— Work required —
Reproduce each line from the records that holds "every".

— Excerpted data —

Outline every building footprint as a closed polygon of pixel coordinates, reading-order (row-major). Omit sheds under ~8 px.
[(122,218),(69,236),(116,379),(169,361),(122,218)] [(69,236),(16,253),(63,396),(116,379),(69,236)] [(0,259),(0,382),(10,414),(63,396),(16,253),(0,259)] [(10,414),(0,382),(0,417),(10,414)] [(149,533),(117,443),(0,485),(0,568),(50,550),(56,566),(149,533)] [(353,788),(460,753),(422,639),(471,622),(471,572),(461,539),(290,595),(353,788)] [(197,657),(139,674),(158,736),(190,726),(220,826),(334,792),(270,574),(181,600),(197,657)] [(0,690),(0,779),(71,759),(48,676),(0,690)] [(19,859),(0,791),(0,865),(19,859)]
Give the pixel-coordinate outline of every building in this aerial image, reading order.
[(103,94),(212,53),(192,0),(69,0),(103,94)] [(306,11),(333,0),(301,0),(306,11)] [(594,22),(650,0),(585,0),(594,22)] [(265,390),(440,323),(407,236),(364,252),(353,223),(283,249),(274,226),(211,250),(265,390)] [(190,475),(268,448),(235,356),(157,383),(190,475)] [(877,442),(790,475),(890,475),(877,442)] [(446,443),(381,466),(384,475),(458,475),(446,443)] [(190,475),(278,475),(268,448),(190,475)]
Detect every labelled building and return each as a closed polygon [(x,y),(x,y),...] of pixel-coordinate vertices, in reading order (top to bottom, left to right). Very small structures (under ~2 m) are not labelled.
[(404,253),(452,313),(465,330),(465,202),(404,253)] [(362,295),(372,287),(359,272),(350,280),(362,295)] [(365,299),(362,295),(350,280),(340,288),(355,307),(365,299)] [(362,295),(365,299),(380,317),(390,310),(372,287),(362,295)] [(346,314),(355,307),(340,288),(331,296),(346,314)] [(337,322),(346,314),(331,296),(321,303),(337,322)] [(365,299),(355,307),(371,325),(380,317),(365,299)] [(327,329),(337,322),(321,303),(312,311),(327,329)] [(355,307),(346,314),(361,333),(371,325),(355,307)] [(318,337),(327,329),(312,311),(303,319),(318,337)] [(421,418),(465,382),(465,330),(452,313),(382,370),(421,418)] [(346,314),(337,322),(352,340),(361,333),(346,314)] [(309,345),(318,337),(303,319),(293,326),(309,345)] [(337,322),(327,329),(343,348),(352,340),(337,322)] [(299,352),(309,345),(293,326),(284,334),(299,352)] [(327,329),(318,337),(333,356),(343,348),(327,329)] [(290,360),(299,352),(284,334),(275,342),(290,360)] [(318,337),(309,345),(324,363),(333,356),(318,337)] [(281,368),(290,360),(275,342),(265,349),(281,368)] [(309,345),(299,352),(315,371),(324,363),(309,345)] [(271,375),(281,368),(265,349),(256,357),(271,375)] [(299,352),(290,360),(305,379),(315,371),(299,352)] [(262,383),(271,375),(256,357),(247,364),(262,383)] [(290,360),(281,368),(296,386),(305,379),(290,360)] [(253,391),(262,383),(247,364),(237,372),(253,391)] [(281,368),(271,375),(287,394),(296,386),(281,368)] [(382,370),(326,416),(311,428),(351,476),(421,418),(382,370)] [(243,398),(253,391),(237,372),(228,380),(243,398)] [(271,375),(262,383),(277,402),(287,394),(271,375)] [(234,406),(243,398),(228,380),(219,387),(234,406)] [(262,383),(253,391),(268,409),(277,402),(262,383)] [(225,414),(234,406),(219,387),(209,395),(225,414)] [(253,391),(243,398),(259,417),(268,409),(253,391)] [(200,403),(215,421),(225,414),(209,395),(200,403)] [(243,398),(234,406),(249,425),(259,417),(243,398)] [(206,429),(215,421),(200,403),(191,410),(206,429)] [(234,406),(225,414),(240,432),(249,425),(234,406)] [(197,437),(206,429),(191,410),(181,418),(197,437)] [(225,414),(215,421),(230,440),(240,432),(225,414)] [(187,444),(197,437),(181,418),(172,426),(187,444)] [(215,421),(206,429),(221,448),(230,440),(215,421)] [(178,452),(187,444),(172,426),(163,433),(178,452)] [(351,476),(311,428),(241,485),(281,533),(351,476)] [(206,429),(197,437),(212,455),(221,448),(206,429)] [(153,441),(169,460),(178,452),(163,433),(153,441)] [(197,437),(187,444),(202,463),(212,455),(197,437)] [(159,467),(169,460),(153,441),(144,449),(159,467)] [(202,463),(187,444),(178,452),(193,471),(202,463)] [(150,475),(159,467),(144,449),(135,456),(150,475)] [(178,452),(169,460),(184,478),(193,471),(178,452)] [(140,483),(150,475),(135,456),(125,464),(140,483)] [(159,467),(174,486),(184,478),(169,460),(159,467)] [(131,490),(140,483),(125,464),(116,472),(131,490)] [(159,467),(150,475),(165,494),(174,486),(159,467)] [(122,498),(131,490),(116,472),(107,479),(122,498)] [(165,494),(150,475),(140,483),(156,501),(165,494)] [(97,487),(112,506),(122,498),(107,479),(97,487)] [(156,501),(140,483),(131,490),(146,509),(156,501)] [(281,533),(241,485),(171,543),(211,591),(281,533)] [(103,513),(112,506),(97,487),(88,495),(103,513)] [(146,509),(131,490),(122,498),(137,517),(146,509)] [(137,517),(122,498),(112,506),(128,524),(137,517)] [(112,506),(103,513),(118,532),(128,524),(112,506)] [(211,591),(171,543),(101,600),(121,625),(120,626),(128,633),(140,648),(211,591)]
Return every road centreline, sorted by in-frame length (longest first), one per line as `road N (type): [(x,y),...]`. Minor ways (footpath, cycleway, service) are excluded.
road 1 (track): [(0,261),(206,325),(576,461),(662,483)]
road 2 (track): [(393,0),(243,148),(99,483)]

— Finished exercise —
Outline every building footprint as a closed polygon of pixel coordinates, reading-order (row-major). Omit sheds under ~8 px.
Give the pixel-coordinate outline of every building in this aerial image, reading order.
Detect every labelled building and return each as a closed polygon [(x,y),(x,y),...] of pixel-coordinate vertices, in reading order (top to bottom, left to right). Very small structures (under ~2 m) are not labelled.
Return every road centreline, sorted by in-frame length (longest first), one per line as `road N (type): [(x,y),...]`. Minor ways (footpath, cycleway, service) are excluded.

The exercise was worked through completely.